=== Data for this task ===

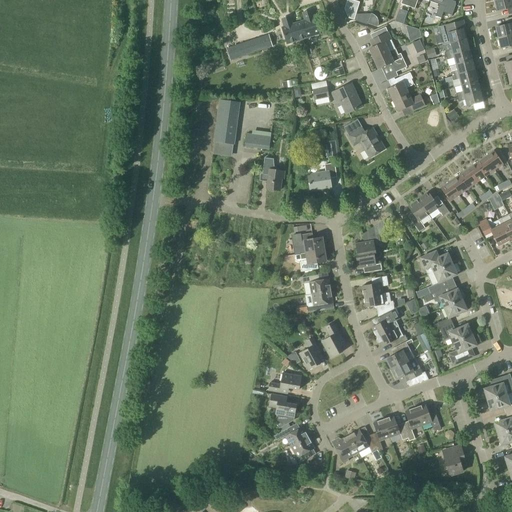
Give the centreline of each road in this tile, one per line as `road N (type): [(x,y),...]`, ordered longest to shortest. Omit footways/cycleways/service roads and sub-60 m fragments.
road 1 (primary): [(97,511),(152,198),(171,0)]
road 2 (residential): [(333,0),(417,164)]
road 3 (residential): [(387,400),(321,432),(316,425),(313,403),(323,379),(365,356)]
road 4 (residential): [(365,356),(336,219)]
road 5 (residential): [(478,508),(483,462),(454,377)]
road 6 (residential): [(500,358),(480,269),(511,255)]
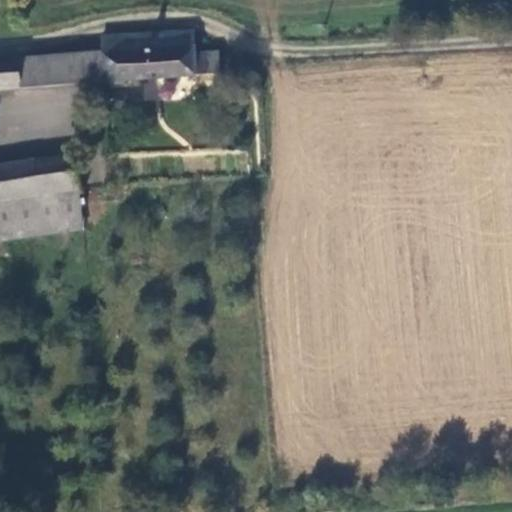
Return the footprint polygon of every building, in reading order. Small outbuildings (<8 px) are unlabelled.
[(159,48),(204,45),(204,31),(158,32),(159,48)] [(139,51),(109,53),(110,83),(226,74),(224,53),(203,54),(204,45),(159,48),(158,32),(140,33),(139,51)] [(108,35),(109,53),(139,51),(140,33),(108,35)] [(0,89),(110,83),(109,53),(0,61),(0,89)] [(0,235),(84,228),(79,155),(0,161),(0,235)]
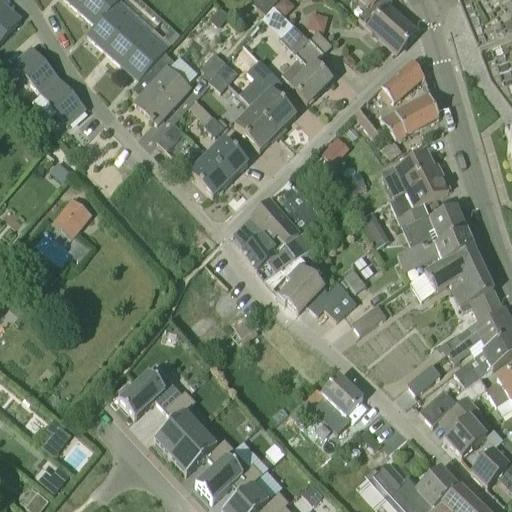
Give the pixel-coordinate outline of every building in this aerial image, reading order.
[(63,0),(63,1),(80,16),(94,0),(63,0)] [(124,0),(94,0),(80,16),(97,32),(117,10),(125,1),(124,0)] [(265,20),(280,1),(279,0),(257,0),(251,8),(265,20)] [(356,0),(368,11),(378,0),(356,0)] [(413,35),(410,33),(387,12),(391,7),(382,0),(379,0),(358,25),(365,32),(364,33),(395,59),(413,38),(413,35)] [(294,11),(284,1),(275,11),(285,21),(294,11)] [(0,50),(21,27),(0,8),(0,50)] [(88,41),(103,55),(131,23),(117,10),(97,32),(88,41)] [(218,33),(229,20),(219,12),(208,24),(218,33)] [(314,69),(322,61),(308,46),(274,13),(264,24),(282,42),(279,45),(298,64),(281,81),(289,90),(288,91),(306,110),(330,86),(314,69)] [(120,70),(148,39),(131,23),(103,55),(120,70)] [(171,48),(172,49),(180,40),(171,32),(163,41),(164,41),(171,48)] [(317,37),(308,46),(322,61),(331,52),(317,37)] [(168,56),(148,39),(120,70),(140,88),(166,59),(168,56)] [(13,69),(40,100),(58,84),(31,53),(13,69)] [(174,68),(166,59),(140,88),(133,95),(140,103),(135,109),(157,129),(189,94),(168,74),(174,68)] [(200,74),(211,84),(217,78),(225,68),(213,59),(200,74)] [(241,100),(252,111),(277,138),(295,121),(270,96),(280,87),(259,66),(248,77),(256,85),(241,100)] [(396,110),(424,84),(412,66),(380,94),(387,101),(388,101),(396,110)] [(236,78),(225,68),(217,78),(228,88),(236,78)] [(220,98),(228,88),(217,78),(211,84),(208,88),(220,98)] [(40,100),(67,131),(85,115),(58,84),(40,100)] [(426,99),(378,123),(395,146),(437,123),(426,99)] [(232,131),(258,157),(277,138),(252,111),(232,131)] [(359,115),(353,119),(375,146),(380,142),(359,115)] [(223,134),(212,122),(203,131),(214,142),(223,134)] [(166,157),(183,138),(173,128),(156,148),(166,157)] [(223,144),(205,162),(228,186),(247,168),(223,144)] [(414,212),(422,208),(423,208),(449,195),(440,177),(436,178),(425,155),(381,177),(394,203),(405,198),(414,212)] [(335,156),(324,165),(339,183),(342,181),(350,174),(335,156)] [(228,186),(205,162),(188,179),(211,203),(228,186)] [(49,177),(61,188),(70,178),(57,167),(49,177)] [(350,197),(364,190),(358,176),(343,183),(350,197)] [(258,232),(278,254),(283,250),(285,253),(299,241),(320,222),(289,186),(250,223),(258,232)] [(405,198),(394,203),(388,207),(395,221),(400,232),(402,231),(412,254),(421,250),(423,254),(433,250),(465,236),(455,212),(427,224),(426,221),(427,220),(422,208),(414,212),(405,198)] [(66,203),(48,230),(72,245),(89,218),(66,203)] [(62,265),(68,253),(76,257),(81,247),(45,230),(34,252),(62,265)] [(278,254),(258,232),(240,250),(242,254),(241,254),(255,274),(266,267),(275,280),(294,265),(285,253),(283,250),(278,254)] [(365,239),(375,255),(385,249),(376,233),(365,239)] [(473,254),(465,236),(433,250),(423,254),(421,250),(412,254),(396,260),(402,274),(437,259),(441,268),(473,254)] [(304,310),(314,320),(315,321),(322,313),(336,326),(355,309),(337,287),(326,297),(299,272),(303,267),(298,262),(309,254),(299,241),(285,253),(294,265),(275,280),(265,287),(272,294),(284,281),(291,288),(279,301),(297,318),(304,310)] [(493,297),(473,254),(441,268),(423,278),(435,298),(449,289),(452,294),(450,296),(457,312),(459,312),(468,308),(493,297)] [(364,290),(352,274),(343,281),(355,297),(364,290)] [(503,316),(493,297),(468,308),(459,312),(461,316),(470,312),(476,325),(480,331),(502,316),(503,316)] [(385,322),(377,310),(351,329),(360,341),(385,322)] [(181,330),(188,341),(211,326),(204,316),(181,330)] [(237,316),(224,325),(236,341),(249,332),(237,316)] [(502,316),(480,331),(453,352),(446,358),(453,369),(469,358),(467,355),(478,347),(483,356),(511,337),(502,316)] [(448,346),(453,352),(480,331),(476,325),(467,332),(457,339),(448,346)] [(458,385),(464,393),(479,383),(511,360),(511,337),(483,356),(462,371),(467,378),(458,385)] [(441,380),(432,369),(404,392),(413,402),(441,380)] [(486,396),(496,412),(508,405),(511,411),(511,374),(495,385),(496,386),(486,393),(485,394),(486,396)] [(165,395),(149,377),(119,404),(136,422),(155,405),(164,415),(184,396),(175,386),(165,395)] [(337,437),(348,425),(345,423),(362,405),(337,381),(322,398),(317,394),(305,407),(316,418),(337,437)] [(469,407),(486,396),(485,394),(486,393),(479,383),(464,393),(458,399),(452,405),(456,410),(465,402),(469,407)] [(431,431),(438,426),(456,410),(452,405),(444,395),(443,394),(418,417),(431,431)] [(171,461),(201,434),(184,416),(194,407),(185,397),(165,416),(174,426),(155,443),(171,461)] [(485,442),(467,422),(475,414),(469,407),(465,402),(456,410),(438,426),(448,438),(443,443),(461,463),(485,442)] [(60,429),(53,424),(46,434),(51,438),(52,439),(58,432),(60,429)] [(359,440),(367,449),(374,442),(366,433),(359,440)] [(218,453),(202,435),(172,462),(189,480),(208,462),(217,472),(237,453),(228,443),(218,453)] [(511,447),(506,441),(492,455),(469,479),(485,494),(496,484),(511,499),(511,447)] [(275,467),(283,459),(274,448),(265,456),(275,467)] [(217,511),(230,511),(253,491),(236,473),(246,464),(237,454),(217,473),(226,483),(207,500),(217,511)] [(372,483),(388,501),(393,506),(398,511),(434,511),(439,508),(456,493),(440,475),(416,496),(411,490),(407,485),(404,487),(388,469),(372,483)] [(311,489),(301,499),(311,511),(322,501),(311,489)] [(478,511),(458,491),(456,493),(439,508),(434,511),(478,511)] [(269,510),(253,492),(231,511),(287,511),(289,511),(279,501),(269,510)] [(37,497),(24,511),(42,511),(48,506),(37,497)]
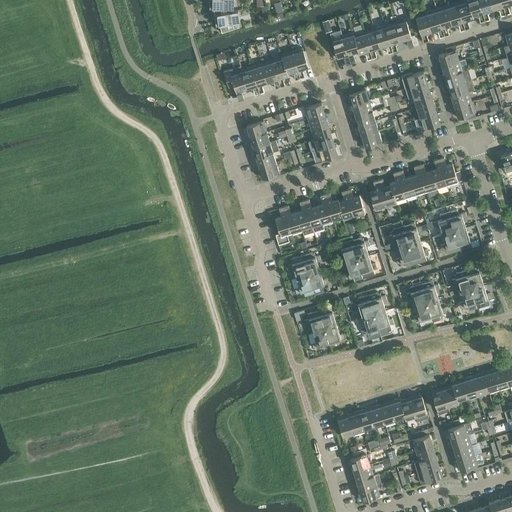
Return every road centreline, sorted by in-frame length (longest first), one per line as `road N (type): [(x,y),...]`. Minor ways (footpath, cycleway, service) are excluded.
road 1 (track): [(218,511),(191,419),(224,366),(223,337),(166,162),(155,139),(102,97),(70,0)]
road 2 (residential): [(330,82),(511,24)]
road 3 (residential): [(380,511),(511,478)]
road 4 (unclassified): [(511,262),(470,139)]
road 5 (residential): [(257,196),(249,208),(277,312)]
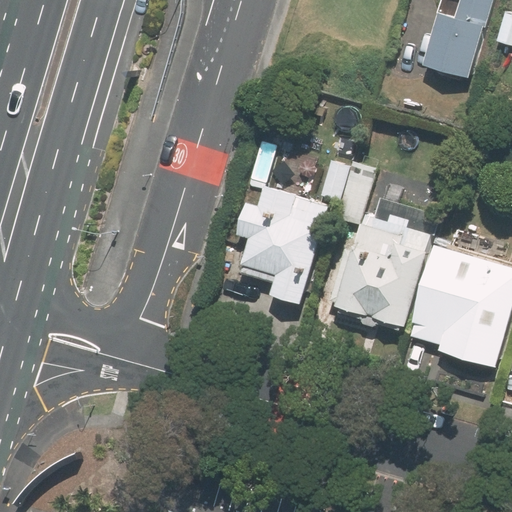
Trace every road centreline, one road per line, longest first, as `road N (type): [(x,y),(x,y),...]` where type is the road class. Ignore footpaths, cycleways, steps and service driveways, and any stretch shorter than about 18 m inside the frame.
road 1 (residential): [(124,357),(511,471)]
road 2 (residential): [(124,357),(244,0)]
road 3 (primary): [(103,0),(85,59),(18,190)]
road 4 (primary): [(18,190),(32,47),(45,0)]
road 5 (primary): [(124,357),(42,398),(0,433)]
road 6 (residential): [(0,307),(93,333),(124,357)]
road 7 (residential): [(124,357),(87,358),(0,339)]
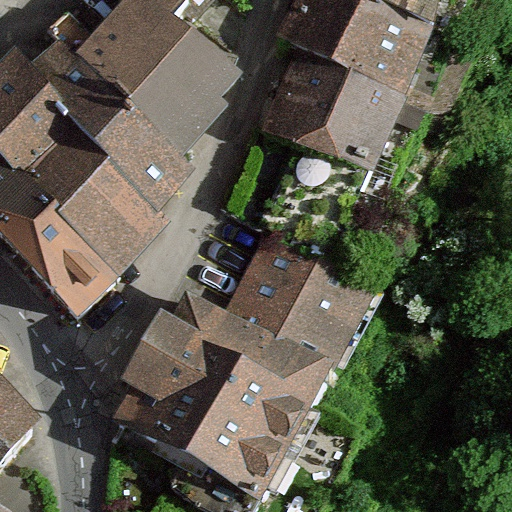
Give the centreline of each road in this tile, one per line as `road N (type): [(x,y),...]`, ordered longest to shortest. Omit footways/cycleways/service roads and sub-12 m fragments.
road 1 (residential): [(277,0),(256,109),(186,250),(112,355),(65,390)]
road 2 (tertiary): [(84,511),(65,390)]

===

**What is needed**
Rewrite the lines from the beginning through the line with "road 4 (residential): [(365,356),(336,219)]", putting "local" wherever "residential" appears and keeping everything else the same. Leave the pictures out.

**Written solution**
Give the centreline of each road in this tile, one per line as `road N (type): [(x,y),...]`, ordered longest to shortest. Omit footways/cycleways/service roads and sub-60 m fragments.
road 1 (primary): [(97,511),(152,198),(171,0)]
road 2 (local): [(333,0),(417,164)]
road 3 (local): [(387,400),(321,432),(316,425),(313,403),(323,379),(365,356)]
road 4 (local): [(365,356),(336,219)]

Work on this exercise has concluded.